* DATA SHOWN *
—————

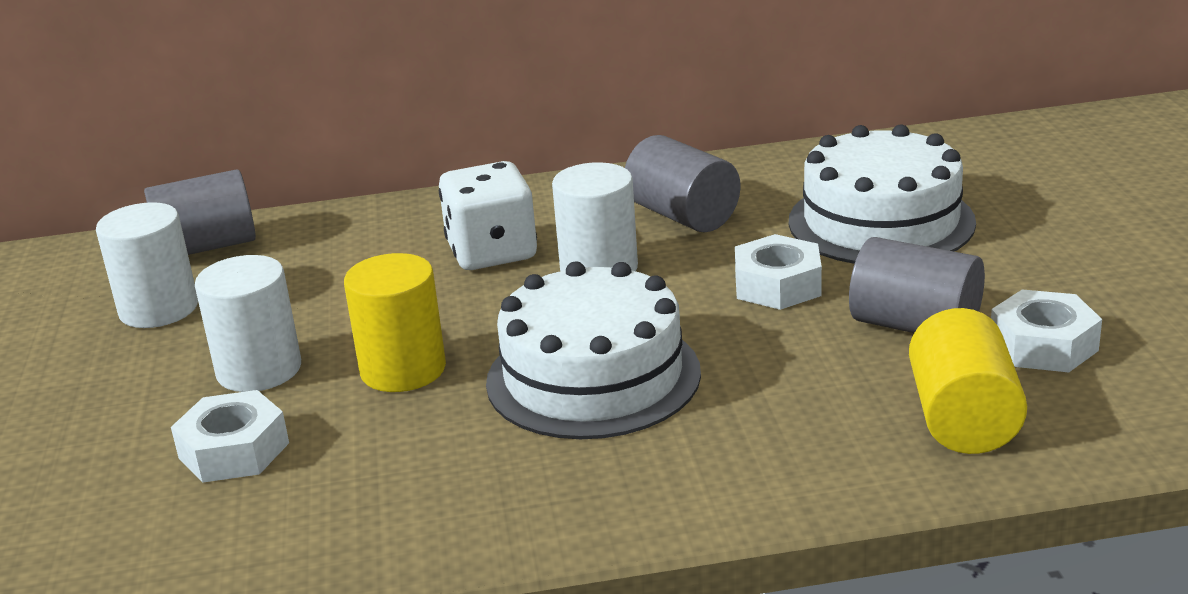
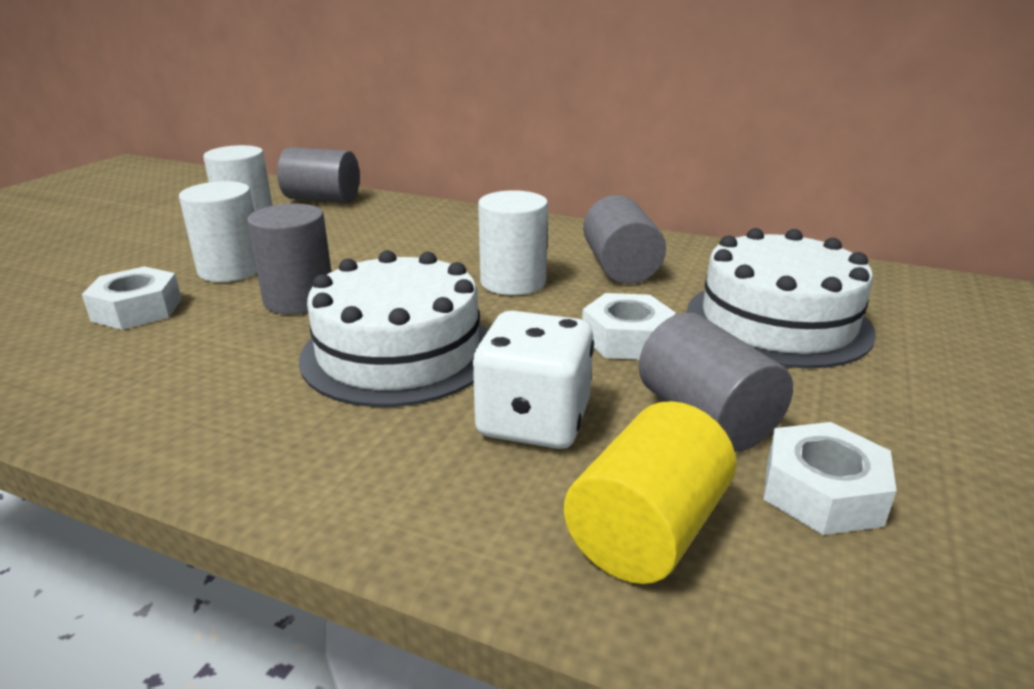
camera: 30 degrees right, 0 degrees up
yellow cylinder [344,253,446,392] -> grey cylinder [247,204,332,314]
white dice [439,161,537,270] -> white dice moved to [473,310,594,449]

—————

Each line of the listing above belongs in the answer exactly as written; the pictures do not.

* ANSWER SECTION *
camera: 30 degrees right, 0 degrees up
yellow cylinder [344,253,446,392] -> grey cylinder [247,204,332,314]
white dice [439,161,537,270] -> white dice moved to [473,310,594,449]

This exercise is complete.